EXTRACTED ENTRIES |
——————————

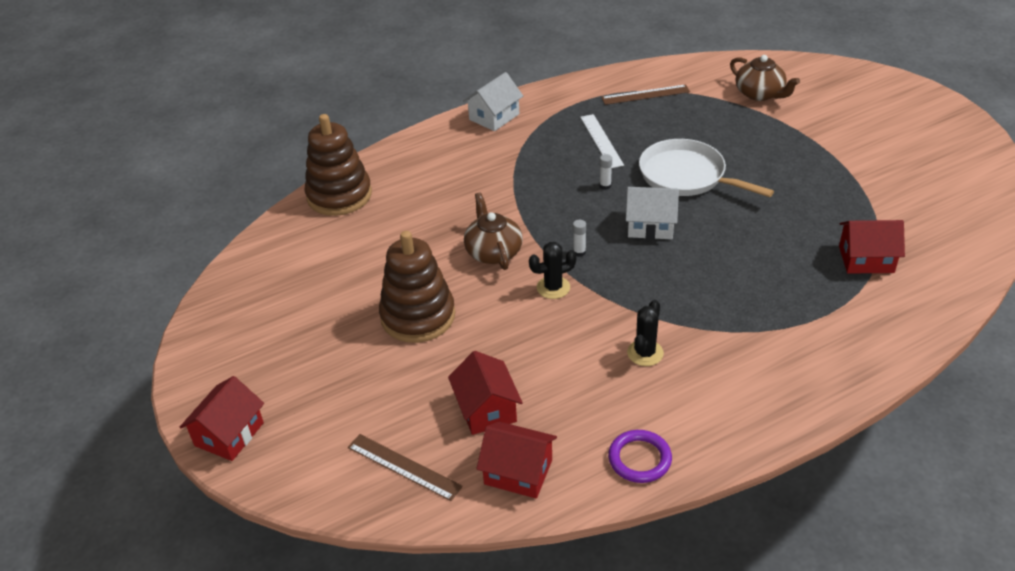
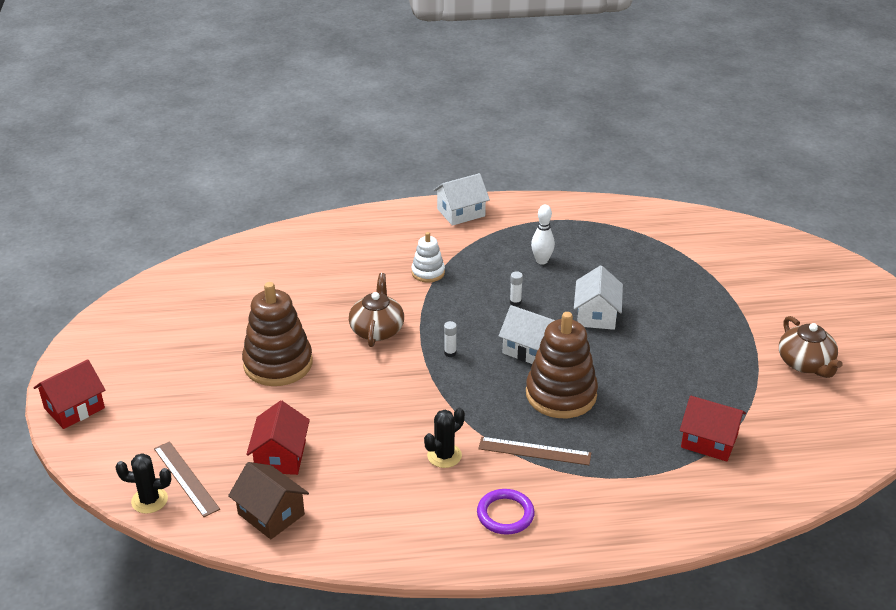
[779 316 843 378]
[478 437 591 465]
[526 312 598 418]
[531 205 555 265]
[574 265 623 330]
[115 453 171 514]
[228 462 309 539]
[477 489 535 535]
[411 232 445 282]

——————————

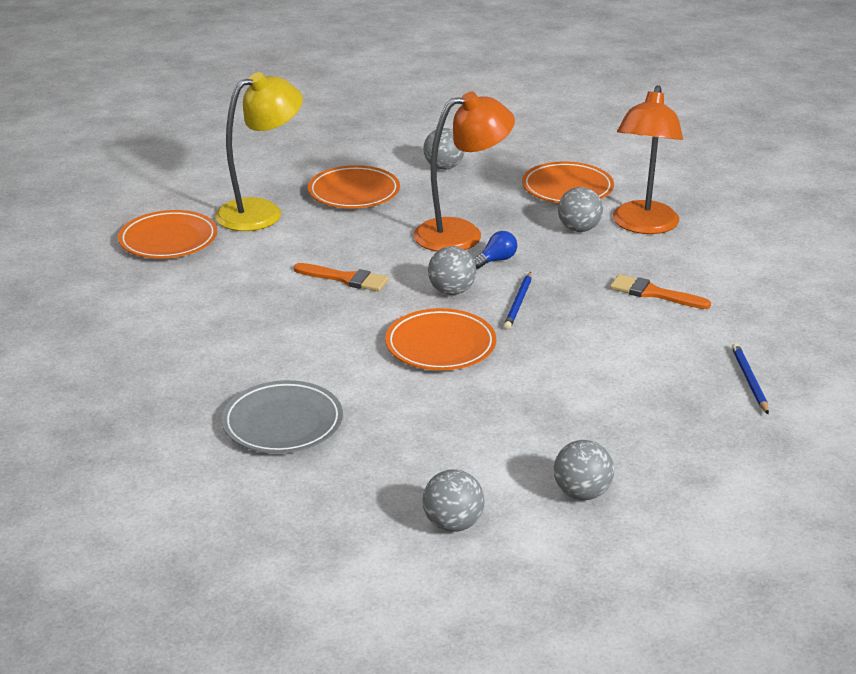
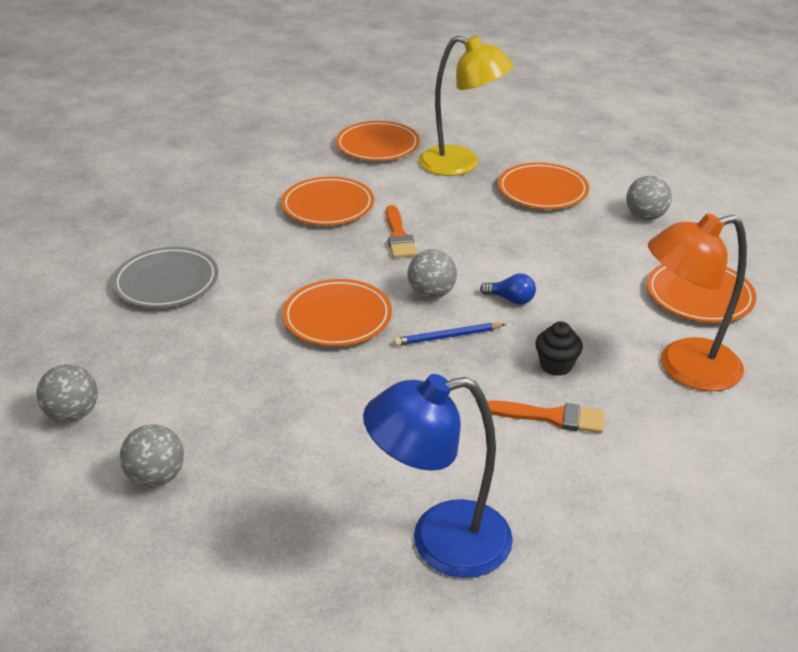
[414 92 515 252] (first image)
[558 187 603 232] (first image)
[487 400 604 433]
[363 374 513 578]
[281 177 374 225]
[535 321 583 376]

——————————

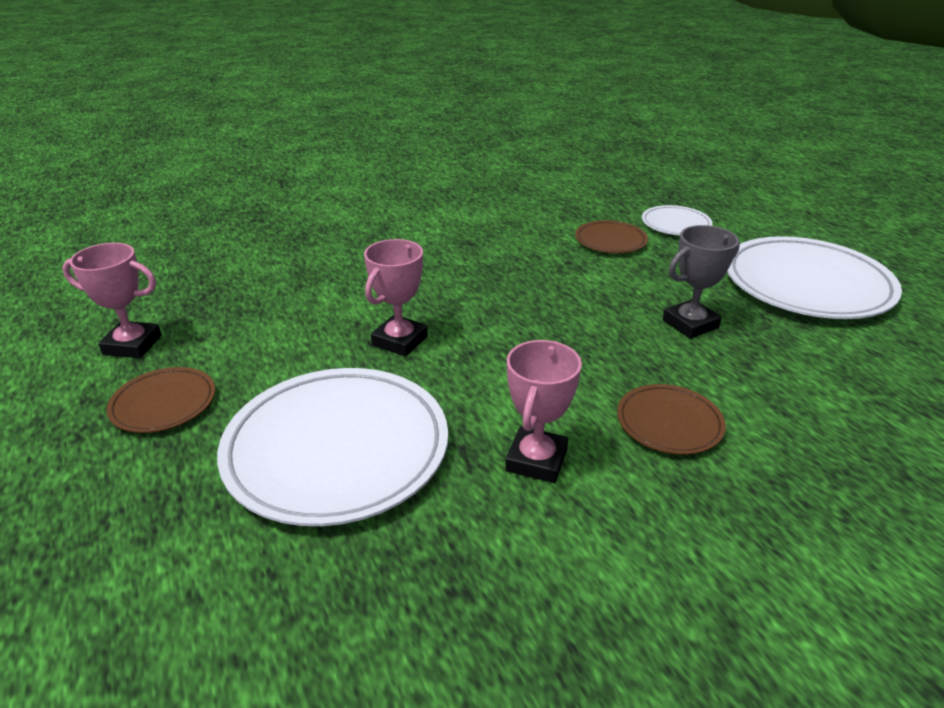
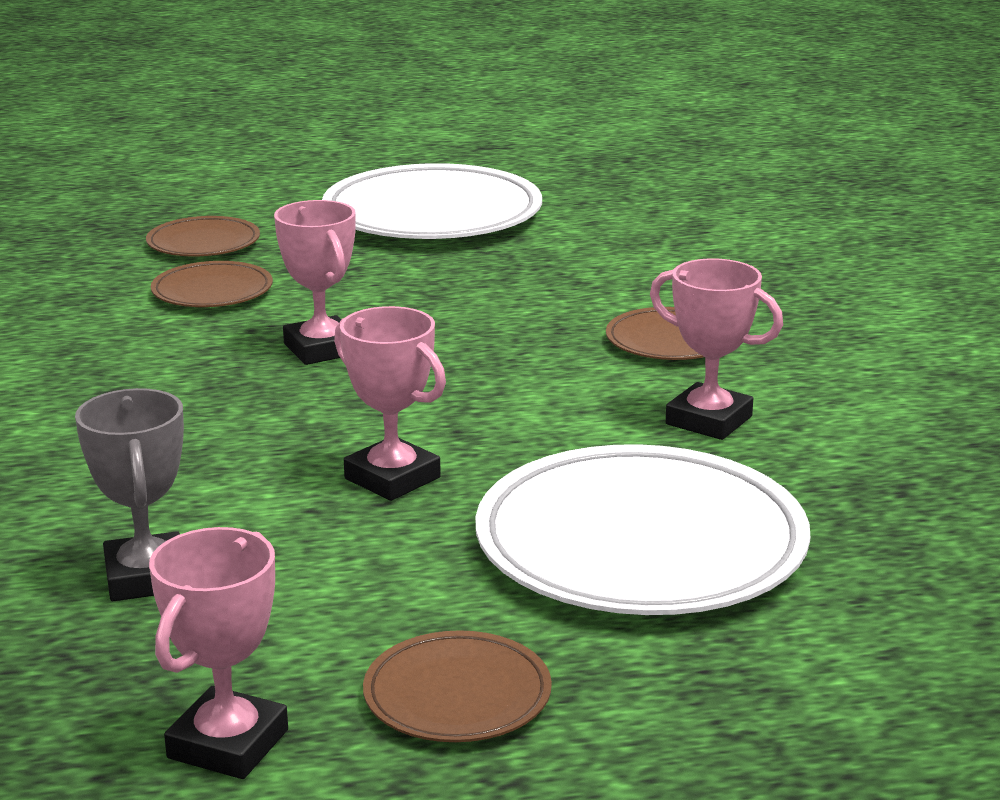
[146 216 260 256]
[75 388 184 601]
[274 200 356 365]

——————————

WORK TASK | In the material above, transcribe exactly the lines beginning at the one with "[487 400 604 433]" and ending at the one with "[535 321 583 376]", both included.

TASK RESULT |
[487 400 604 433]
[363 374 513 578]
[281 177 374 225]
[535 321 583 376]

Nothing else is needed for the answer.